§ GIVEN RECORDS:
- - -

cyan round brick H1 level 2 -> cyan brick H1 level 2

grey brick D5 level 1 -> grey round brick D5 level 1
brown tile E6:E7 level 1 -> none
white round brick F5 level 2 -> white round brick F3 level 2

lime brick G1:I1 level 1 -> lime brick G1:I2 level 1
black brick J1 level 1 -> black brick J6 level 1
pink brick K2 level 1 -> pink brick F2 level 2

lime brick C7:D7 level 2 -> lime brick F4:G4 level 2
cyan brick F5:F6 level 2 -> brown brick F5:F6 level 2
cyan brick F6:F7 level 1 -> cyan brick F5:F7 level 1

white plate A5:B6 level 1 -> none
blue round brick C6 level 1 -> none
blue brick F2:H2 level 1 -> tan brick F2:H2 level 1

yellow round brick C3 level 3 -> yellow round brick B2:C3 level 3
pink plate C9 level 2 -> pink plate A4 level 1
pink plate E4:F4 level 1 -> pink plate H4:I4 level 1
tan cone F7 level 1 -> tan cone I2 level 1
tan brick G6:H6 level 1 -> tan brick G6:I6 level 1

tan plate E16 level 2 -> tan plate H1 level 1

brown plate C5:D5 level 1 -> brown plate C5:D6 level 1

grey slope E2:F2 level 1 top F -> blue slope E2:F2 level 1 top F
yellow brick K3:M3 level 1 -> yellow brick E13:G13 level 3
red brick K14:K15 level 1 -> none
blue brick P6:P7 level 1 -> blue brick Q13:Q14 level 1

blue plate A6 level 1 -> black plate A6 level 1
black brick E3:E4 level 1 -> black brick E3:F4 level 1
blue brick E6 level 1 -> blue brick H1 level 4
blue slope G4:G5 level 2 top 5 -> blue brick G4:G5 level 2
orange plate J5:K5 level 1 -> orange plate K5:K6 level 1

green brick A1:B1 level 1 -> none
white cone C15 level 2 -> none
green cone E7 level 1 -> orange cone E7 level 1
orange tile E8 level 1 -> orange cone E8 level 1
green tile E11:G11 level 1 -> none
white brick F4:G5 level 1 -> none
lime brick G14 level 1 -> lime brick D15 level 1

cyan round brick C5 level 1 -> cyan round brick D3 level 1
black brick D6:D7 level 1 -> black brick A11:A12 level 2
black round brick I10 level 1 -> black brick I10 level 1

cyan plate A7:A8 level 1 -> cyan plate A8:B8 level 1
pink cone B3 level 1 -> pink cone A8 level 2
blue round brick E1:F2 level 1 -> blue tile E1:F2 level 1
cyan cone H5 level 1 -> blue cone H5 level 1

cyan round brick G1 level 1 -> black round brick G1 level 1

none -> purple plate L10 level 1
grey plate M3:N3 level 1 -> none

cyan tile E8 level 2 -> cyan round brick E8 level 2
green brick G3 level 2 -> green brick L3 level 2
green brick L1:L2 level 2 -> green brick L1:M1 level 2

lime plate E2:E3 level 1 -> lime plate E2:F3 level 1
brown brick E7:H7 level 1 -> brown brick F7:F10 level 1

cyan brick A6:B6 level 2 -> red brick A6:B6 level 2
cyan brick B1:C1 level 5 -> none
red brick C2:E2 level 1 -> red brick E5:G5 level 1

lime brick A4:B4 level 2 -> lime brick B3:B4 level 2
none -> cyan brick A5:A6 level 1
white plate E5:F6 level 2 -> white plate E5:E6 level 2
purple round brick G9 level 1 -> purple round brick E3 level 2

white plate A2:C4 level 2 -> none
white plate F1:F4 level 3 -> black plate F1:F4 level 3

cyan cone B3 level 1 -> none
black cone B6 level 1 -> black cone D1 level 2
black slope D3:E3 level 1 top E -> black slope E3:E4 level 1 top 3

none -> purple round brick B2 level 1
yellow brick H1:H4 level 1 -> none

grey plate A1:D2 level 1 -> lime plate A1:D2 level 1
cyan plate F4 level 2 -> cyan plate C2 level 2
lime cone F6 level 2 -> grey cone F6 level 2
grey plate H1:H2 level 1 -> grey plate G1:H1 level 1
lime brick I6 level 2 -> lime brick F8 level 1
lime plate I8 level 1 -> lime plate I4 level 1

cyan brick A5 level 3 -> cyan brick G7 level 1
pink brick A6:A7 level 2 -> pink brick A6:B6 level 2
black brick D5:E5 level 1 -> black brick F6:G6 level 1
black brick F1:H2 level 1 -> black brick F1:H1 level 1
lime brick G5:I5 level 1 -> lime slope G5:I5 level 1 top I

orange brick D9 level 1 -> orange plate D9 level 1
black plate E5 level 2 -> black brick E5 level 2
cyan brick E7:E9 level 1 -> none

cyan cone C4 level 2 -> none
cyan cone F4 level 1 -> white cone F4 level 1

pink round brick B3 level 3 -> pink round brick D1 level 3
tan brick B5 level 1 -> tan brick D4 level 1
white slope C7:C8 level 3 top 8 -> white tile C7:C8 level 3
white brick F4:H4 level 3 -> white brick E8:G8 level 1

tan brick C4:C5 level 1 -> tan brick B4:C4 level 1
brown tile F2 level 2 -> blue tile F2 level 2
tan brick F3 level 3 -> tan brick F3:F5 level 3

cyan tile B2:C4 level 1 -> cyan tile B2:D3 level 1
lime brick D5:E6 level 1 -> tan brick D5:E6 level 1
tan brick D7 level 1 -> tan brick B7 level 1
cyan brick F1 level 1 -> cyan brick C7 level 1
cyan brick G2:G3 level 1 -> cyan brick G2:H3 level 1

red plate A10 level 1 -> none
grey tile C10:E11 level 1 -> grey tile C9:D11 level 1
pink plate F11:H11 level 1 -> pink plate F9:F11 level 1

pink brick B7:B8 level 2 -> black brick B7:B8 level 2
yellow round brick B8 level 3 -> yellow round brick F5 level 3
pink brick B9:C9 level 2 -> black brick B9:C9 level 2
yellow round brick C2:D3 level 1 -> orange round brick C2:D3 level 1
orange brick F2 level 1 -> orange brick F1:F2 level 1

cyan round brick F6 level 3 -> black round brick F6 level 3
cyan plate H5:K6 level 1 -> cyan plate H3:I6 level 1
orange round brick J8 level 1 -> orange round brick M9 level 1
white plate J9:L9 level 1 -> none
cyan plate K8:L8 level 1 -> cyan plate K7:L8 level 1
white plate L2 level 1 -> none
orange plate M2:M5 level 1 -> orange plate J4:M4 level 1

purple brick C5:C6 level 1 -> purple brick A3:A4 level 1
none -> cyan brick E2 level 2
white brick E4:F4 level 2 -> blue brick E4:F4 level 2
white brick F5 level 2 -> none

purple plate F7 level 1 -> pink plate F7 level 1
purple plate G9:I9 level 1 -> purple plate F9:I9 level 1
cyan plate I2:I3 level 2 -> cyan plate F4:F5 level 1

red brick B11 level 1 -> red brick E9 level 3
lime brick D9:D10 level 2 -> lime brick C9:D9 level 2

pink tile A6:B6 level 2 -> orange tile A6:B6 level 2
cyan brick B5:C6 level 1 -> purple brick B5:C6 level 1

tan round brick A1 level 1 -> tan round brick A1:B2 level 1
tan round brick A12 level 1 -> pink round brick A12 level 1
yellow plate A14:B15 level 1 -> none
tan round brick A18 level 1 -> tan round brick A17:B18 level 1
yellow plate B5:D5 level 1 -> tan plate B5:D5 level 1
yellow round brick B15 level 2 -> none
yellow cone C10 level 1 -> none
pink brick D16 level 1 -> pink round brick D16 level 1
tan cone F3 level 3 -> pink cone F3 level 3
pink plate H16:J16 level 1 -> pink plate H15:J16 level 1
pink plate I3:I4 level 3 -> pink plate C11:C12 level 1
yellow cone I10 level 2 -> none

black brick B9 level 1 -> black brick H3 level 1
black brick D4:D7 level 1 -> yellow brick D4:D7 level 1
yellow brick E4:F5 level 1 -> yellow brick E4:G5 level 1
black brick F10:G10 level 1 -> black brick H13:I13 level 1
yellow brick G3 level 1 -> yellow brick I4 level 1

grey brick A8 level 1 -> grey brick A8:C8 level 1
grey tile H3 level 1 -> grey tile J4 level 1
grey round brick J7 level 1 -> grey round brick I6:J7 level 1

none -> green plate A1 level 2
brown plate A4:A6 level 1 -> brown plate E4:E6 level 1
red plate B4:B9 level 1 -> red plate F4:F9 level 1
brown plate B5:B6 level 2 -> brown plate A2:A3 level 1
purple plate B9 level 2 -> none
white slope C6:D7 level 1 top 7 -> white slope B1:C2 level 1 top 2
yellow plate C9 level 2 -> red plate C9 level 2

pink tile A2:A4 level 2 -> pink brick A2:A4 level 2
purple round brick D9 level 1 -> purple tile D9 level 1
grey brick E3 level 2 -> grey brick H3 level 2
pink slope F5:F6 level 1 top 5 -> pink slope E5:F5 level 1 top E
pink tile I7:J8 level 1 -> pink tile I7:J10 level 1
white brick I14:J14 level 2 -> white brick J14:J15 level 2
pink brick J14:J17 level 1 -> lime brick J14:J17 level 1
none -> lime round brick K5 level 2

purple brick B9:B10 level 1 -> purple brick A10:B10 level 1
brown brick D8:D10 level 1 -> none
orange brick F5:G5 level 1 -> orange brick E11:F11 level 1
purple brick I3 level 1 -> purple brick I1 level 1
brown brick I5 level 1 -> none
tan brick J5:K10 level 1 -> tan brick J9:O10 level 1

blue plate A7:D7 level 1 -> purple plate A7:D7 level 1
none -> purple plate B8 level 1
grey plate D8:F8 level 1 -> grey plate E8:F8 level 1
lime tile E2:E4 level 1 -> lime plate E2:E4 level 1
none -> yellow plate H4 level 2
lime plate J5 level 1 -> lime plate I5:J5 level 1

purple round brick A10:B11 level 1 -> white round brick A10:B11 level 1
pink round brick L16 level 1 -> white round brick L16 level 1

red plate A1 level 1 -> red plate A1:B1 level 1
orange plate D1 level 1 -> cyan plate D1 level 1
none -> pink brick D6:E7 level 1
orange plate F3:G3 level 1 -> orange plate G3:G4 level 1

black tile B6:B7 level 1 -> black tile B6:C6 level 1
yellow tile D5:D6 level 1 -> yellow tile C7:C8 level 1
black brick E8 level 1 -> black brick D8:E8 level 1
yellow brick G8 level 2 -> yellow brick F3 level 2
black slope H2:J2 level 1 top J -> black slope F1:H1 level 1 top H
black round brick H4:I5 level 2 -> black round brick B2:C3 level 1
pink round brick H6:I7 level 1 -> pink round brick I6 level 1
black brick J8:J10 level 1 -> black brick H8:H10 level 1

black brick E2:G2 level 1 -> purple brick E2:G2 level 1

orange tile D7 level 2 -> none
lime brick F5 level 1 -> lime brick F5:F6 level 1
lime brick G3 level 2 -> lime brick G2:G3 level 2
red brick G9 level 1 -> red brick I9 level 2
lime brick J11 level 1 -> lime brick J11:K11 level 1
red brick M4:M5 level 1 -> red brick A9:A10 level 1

- - -

§ WORK ITEM: If a line in the records above holds the string "blue", copy it.

§ RESPONSE:
blue round brick C6 level 1 -> none
blue brick F2:H2 level 1 -> tan brick F2:H2 level 1
grey slope E2:F2 level 1 top F -> blue slope E2:F2 level 1 top F
blue brick P6:P7 level 1 -> blue brick Q13:Q14 level 1
blue plate A6 level 1 -> black plate A6 level 1
blue brick E6 level 1 -> blue brick H1 level 4
blue slope G4:G5 level 2 top 5 -> blue brick G4:G5 level 2
blue round brick E1:F2 level 1 -> blue tile E1:F2 level 1
cyan cone H5 level 1 -> blue cone H5 level 1
brown tile F2 level 2 -> blue tile F2 level 2
white brick E4:F4 level 2 -> blue brick E4:F4 level 2
blue plate A7:D7 level 1 -> purple plate A7:D7 level 1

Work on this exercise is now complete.